_What is expected_: Restate the records in full, so that each line matches the original exactly.

_Data listing_:
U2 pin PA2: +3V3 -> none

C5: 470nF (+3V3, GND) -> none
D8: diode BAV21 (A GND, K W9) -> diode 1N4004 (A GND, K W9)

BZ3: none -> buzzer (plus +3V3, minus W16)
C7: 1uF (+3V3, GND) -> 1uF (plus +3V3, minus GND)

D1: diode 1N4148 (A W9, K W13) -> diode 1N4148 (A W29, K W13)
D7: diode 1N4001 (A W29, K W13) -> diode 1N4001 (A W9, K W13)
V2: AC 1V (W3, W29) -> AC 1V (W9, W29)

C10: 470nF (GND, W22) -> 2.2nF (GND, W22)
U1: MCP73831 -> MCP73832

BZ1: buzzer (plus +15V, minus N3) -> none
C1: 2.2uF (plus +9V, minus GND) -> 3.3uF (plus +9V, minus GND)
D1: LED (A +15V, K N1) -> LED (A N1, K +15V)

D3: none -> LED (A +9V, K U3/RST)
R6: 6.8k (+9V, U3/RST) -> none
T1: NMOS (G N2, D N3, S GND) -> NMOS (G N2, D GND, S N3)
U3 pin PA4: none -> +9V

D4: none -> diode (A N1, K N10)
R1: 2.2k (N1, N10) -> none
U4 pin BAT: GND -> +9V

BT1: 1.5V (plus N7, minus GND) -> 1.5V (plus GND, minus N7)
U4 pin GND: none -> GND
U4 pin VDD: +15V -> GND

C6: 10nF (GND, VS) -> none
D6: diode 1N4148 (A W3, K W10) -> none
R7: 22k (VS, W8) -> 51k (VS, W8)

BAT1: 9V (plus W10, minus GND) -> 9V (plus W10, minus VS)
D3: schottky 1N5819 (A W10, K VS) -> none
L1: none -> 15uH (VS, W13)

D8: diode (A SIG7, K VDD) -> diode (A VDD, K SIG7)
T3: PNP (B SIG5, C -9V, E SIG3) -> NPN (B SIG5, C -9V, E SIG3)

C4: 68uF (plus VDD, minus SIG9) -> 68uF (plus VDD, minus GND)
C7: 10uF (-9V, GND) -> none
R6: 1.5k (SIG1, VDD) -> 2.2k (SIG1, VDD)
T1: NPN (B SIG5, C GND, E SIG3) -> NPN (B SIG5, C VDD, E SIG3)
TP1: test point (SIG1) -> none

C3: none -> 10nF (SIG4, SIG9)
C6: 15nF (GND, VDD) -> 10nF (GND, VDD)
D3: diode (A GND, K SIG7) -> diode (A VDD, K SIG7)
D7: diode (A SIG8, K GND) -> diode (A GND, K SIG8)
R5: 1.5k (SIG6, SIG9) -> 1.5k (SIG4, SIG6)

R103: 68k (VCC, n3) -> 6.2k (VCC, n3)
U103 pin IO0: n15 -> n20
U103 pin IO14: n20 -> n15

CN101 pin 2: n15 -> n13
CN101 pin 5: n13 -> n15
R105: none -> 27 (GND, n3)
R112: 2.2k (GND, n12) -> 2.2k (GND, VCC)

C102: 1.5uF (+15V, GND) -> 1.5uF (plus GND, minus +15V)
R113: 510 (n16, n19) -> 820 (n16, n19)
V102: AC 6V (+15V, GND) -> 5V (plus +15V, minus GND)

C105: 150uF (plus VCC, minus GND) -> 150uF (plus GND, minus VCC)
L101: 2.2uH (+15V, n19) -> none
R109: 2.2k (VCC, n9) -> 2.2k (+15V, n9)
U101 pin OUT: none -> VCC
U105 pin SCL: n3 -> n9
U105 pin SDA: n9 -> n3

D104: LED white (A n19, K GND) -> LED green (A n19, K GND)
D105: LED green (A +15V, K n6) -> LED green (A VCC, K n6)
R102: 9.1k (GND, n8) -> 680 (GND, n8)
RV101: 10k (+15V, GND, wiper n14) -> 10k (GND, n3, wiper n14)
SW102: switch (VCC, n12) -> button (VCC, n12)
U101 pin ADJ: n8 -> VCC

_The completed task_:
U2 pin PA2: +3V3 -> none

C5: 470nF (+3V3, GND) -> none
D8: diode BAV21 (A GND, K W9) -> diode 1N4004 (A GND, K W9)

BZ3: none -> buzzer (plus +3V3, minus W16)
C7: 1uF (+3V3, GND) -> 1uF (plus +3V3, minus GND)

D1: diode 1N4148 (A W9, K W13) -> diode 1N4148 (A W29, K W13)
D7: diode 1N4001 (A W29, K W13) -> diode 1N4001 (A W9, K W13)
V2: AC 1V (W3, W29) -> AC 1V (W9, W29)

C10: 470nF (GND, W22) -> 2.2nF (GND, W22)
U1: MCP73831 -> MCP73832

BZ1: buzzer (plus +15V, minus N3) -> none
C1: 2.2uF (plus +9V, minus GND) -> 3.3uF (plus +9V, minus GND)
D1: LED (A +15V, K N1) -> LED (A N1, K +15V)

D3: none -> LED (A +9V, K U3/RST)
R6: 6.8k (+9V, U3/RST) -> none
T1: NMOS (G N2, D N3, S GND) -> NMOS (G N2, D GND, S N3)
U3 pin PA4: none -> +9V

D4: none -> diode (A N1, K N10)
R1: 2.2k (N1, N10) -> none
U4 pin BAT: GND -> +9V

BT1: 1.5V (plus N7, minus GND) -> 1.5V (plus GND, minus N7)
U4 pin GND: none -> GND
U4 pin VDD: +15V -> GND

C6: 10nF (GND, VS) -> none
D6: diode 1N4148 (A W3, K W10) -> none
R7: 22k (VS, W8) -> 51k (VS, W8)

BAT1: 9V (plus W10, minus GND) -> 9V (plus W10, minus VS)
D3: schottky 1N5819 (A W10, K VS) -> none
L1: none -> 15uH (VS, W13)

D8: diode (A SIG7, K VDD) -> diode (A VDD, K SIG7)
T3: PNP (B SIG5, C -9V, E SIG3) -> NPN (B SIG5, C -9V, E SIG3)

C4: 68uF (plus VDD, minus SIG9) -> 68uF (plus VDD, minus GND)
C7: 10uF (-9V, GND) -> none
R6: 1.5k (SIG1, VDD) -> 2.2k (SIG1, VDD)
T1: NPN (B SIG5, C GND, E SIG3) -> NPN (B SIG5, C VDD, E SIG3)
TP1: test point (SIG1) -> none

C3: none -> 10nF (SIG4, SIG9)
C6: 15nF (GND, VDD) -> 10nF (GND, VDD)
D3: diode (A GND, K SIG7) -> diode (A VDD, K SIG7)
D7: diode (A SIG8, K GND) -> diode (A GND, K SIG8)
R5: 1.5k (SIG6, SIG9) -> 1.5k (SIG4, SIG6)

R103: 68k (VCC, n3) -> 6.2k (VCC, n3)
U103 pin IO0: n15 -> n20
U103 pin IO14: n20 -> n15

CN101 pin 2: n15 -> n13
CN101 pin 5: n13 -> n15
R105: none -> 27 (GND, n3)
R112: 2.2k (GND, n12) -> 2.2k (GND, VCC)

C102: 1.5uF (+15V, GND) -> 1.5uF (plus GND, minus +15V)
R113: 510 (n16, n19) -> 820 (n16, n19)
V102: AC 6V (+15V, GND) -> 5V (plus +15V, minus GND)

C105: 150uF (plus VCC, minus GND) -> 150uF (plus GND, minus VCC)
L101: 2.2uH (+15V, n19) -> none
R109: 2.2k (VCC, n9) -> 2.2k (+15V, n9)
U101 pin OUT: none -> VCC
U105 pin SCL: n3 -> n9
U105 pin SDA: n9 -> n3

D104: LED white (A n19, K GND) -> LED green (A n19, K GND)
D105: LED green (A +15V, K n6) -> LED green (A VCC, K n6)
R102: 9.1k (GND, n8) -> 680 (GND, n8)
RV101: 10k (+15V, GND, wiper n14) -> 10k (GND, n3, wiper n14)
SW102: switch (VCC, n12) -> button (VCC, n12)
U101 pin ADJ: n8 -> VCC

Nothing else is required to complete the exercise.